Assignment:
Your answer must match the entries below word for word.

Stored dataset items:

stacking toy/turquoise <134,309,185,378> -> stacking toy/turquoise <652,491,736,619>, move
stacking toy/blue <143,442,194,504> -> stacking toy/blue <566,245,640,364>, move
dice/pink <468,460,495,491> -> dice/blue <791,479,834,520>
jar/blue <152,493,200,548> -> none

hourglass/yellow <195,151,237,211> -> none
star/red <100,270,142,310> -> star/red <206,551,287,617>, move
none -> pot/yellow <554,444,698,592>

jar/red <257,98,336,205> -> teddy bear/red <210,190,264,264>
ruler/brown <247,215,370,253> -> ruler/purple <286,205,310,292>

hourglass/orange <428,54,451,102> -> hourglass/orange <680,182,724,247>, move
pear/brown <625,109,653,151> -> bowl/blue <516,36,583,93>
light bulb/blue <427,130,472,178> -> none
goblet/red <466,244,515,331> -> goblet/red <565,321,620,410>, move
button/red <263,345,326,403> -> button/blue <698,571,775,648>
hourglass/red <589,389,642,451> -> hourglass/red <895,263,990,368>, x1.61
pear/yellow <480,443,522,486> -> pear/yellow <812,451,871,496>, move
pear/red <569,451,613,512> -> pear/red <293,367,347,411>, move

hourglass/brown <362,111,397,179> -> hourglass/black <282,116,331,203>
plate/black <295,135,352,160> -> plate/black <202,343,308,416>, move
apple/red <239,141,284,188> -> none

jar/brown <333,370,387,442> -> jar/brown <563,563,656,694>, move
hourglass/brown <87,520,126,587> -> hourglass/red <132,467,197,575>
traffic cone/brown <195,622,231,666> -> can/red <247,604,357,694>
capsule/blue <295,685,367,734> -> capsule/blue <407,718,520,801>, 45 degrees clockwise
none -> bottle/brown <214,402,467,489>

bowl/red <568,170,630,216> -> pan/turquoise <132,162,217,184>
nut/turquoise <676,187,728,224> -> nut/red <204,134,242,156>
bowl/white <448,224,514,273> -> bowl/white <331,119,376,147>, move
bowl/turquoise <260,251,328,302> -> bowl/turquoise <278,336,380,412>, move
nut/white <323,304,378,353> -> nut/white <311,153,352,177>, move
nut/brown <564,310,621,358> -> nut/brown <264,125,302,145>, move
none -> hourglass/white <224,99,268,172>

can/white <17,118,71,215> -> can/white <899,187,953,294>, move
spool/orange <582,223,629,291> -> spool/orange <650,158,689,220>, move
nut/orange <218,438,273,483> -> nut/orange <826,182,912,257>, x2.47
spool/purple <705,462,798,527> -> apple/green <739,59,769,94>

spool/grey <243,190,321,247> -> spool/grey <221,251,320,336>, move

Output for this task:
stacking toy/turquoise <134,309,185,378> -> stacking toy/turquoise <652,491,736,619>, move
stacking toy/blue <143,442,194,504> -> stacking toy/blue <566,245,640,364>, move
dice/pink <468,460,495,491> -> dice/blue <791,479,834,520>
jar/blue <152,493,200,548> -> none

hourglass/yellow <195,151,237,211> -> none
star/red <100,270,142,310> -> star/red <206,551,287,617>, move
none -> pot/yellow <554,444,698,592>

jar/red <257,98,336,205> -> teddy bear/red <210,190,264,264>
ruler/brown <247,215,370,253> -> ruler/purple <286,205,310,292>

hourglass/orange <428,54,451,102> -> hourglass/orange <680,182,724,247>, move
pear/brown <625,109,653,151> -> bowl/blue <516,36,583,93>
light bulb/blue <427,130,472,178> -> none
goblet/red <466,244,515,331> -> goblet/red <565,321,620,410>, move
button/red <263,345,326,403> -> button/blue <698,571,775,648>
hourglass/red <589,389,642,451> -> hourglass/red <895,263,990,368>, x1.61
pear/yellow <480,443,522,486> -> pear/yellow <812,451,871,496>, move
pear/red <569,451,613,512> -> pear/red <293,367,347,411>, move

hourglass/brown <362,111,397,179> -> hourglass/black <282,116,331,203>
plate/black <295,135,352,160> -> plate/black <202,343,308,416>, move
apple/red <239,141,284,188> -> none

jar/brown <333,370,387,442> -> jar/brown <563,563,656,694>, move
hourglass/brown <87,520,126,587> -> hourglass/red <132,467,197,575>
traffic cone/brown <195,622,231,666> -> can/red <247,604,357,694>
capsule/blue <295,685,367,734> -> capsule/blue <407,718,520,801>, 45 degrees clockwise
none -> bottle/brown <214,402,467,489>

bowl/red <568,170,630,216> -> pan/turquoise <132,162,217,184>
nut/turquoise <676,187,728,224> -> nut/red <204,134,242,156>
bowl/white <448,224,514,273> -> bowl/white <331,119,376,147>, move
bowl/turquoise <260,251,328,302> -> bowl/turquoise <278,336,380,412>, move
nut/white <323,304,378,353> -> nut/white <311,153,352,177>, move
nut/brown <564,310,621,358> -> nut/brown <264,125,302,145>, move
none -> hourglass/white <224,99,268,172>

can/white <17,118,71,215> -> can/white <899,187,953,294>, move
spool/orange <582,223,629,291> -> spool/orange <650,158,689,220>, move
nut/orange <218,438,273,483> -> nut/orange <826,182,912,257>, x2.47
spool/purple <705,462,798,527> -> apple/green <739,59,769,94>

spool/grey <243,190,321,247> -> spool/grey <221,251,320,336>, move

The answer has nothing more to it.